Assignment>
Write out exactly the lines from the one holding "D8: LED (A LEDK, K" to the last line of the entries, both ends included and nothing else, without the pictures.

Data excerpts>
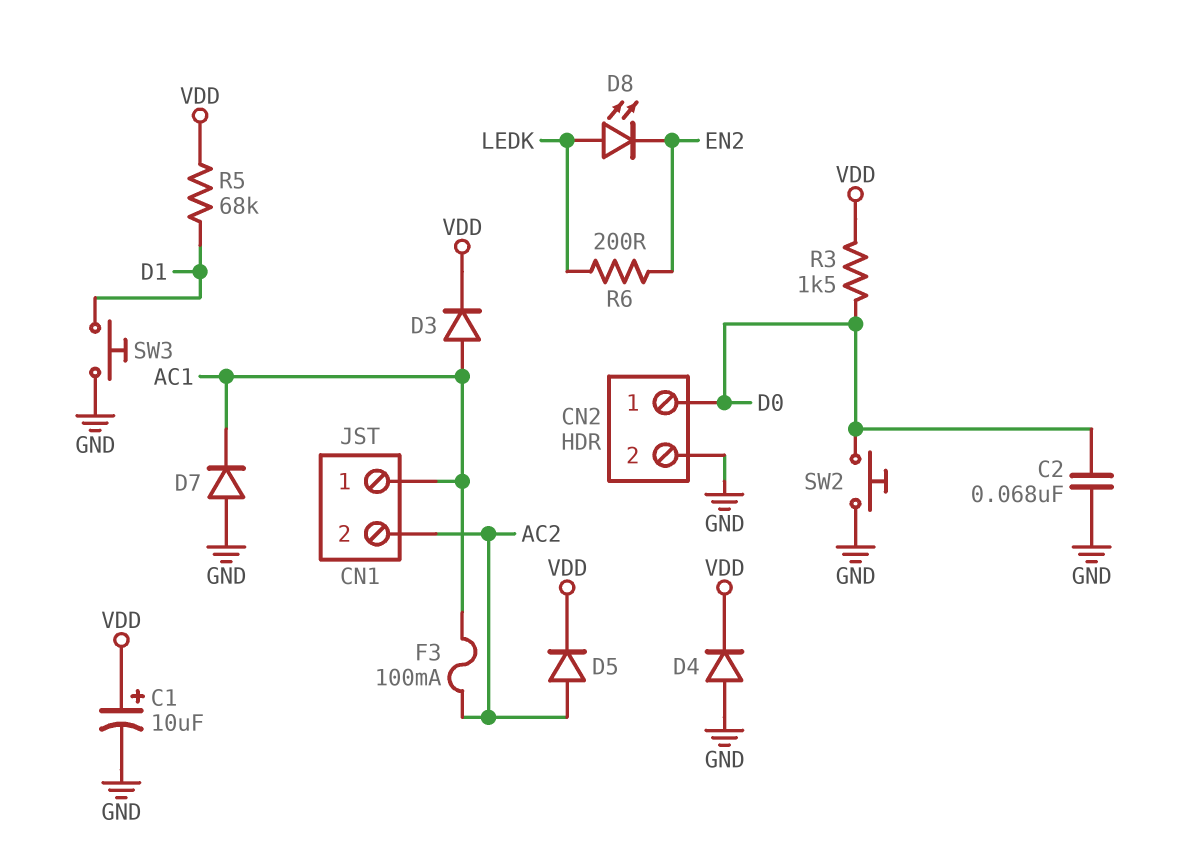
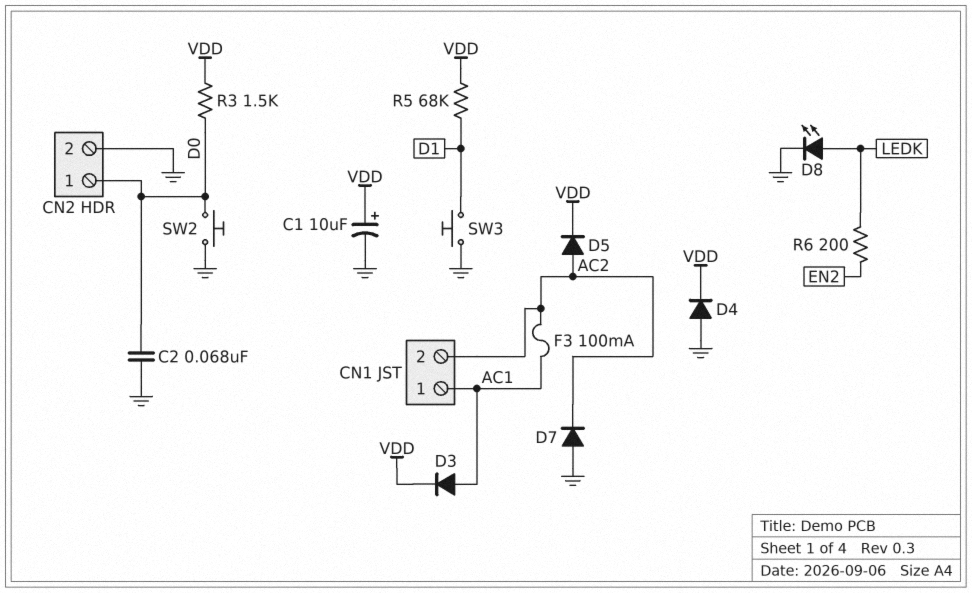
D7: diode (A GND, K AC1) -> diode (A GND, K AC2)
D8: LED (A LEDK, K EN2) -> LED (A LEDK, K GND)

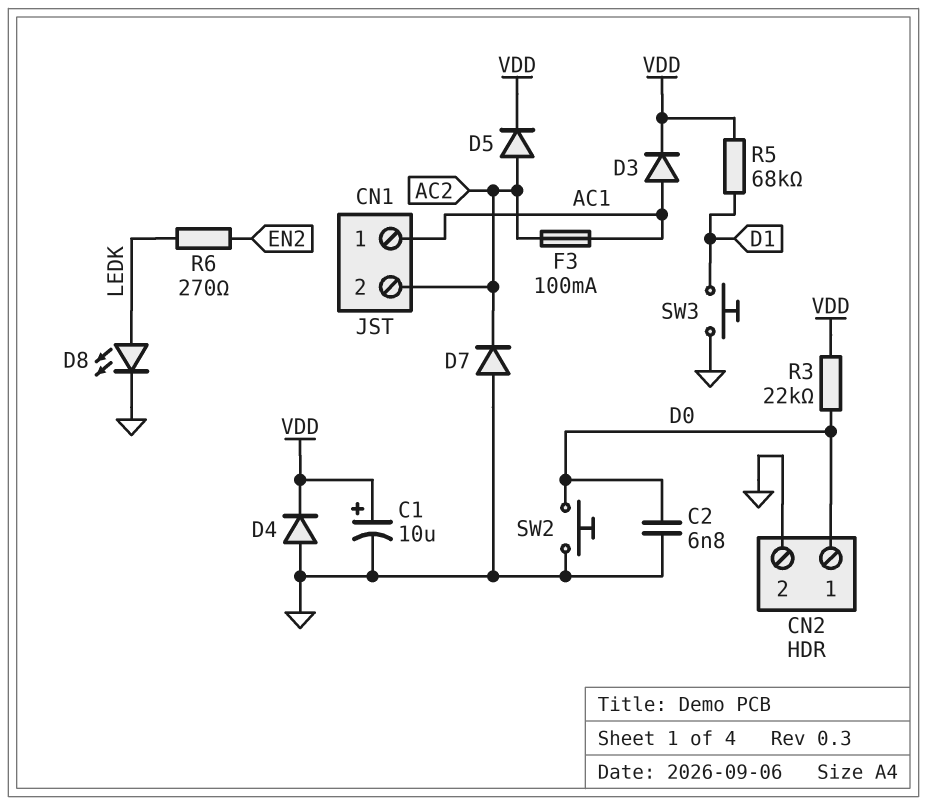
C2: 68nF (D0, GND) -> 6.8nF (D0, GND)
R3: 1.5k (D0, VDD) -> 22k (D0, VDD)
R6: 200 (EN2, LEDK) -> 270 (EN2, LEDK)

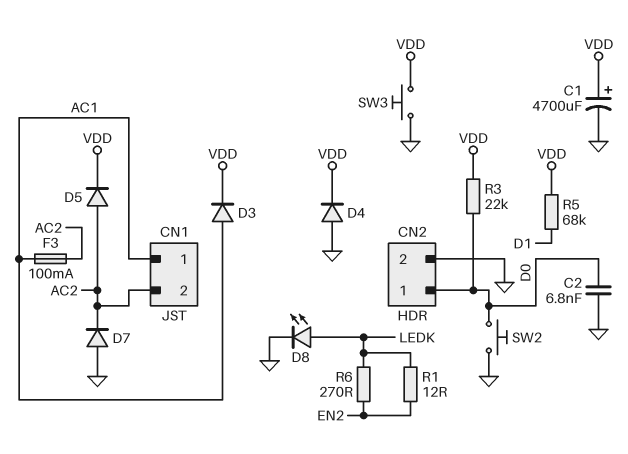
C1: 10uF (plus VDD, minus GND) -> 4700uF (plus VDD, minus GND)
R1: none -> 12 (EN2, LEDK)
SW3: button (D1, GND) -> button (GND, VDD)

Expected answer>
D8: LED (A LEDK, K EN2) -> LED (A LEDK, K GND)

C2: 68nF (D0, GND) -> 6.8nF (D0, GND)
R3: 1.5k (D0, VDD) -> 22k (D0, VDD)
R6: 200 (EN2, LEDK) -> 270 (EN2, LEDK)

C1: 10uF (plus VDD, minus GND) -> 4700uF (plus VDD, minus GND)
R1: none -> 12 (EN2, LEDK)
SW3: button (D1, GND) -> button (GND, VDD)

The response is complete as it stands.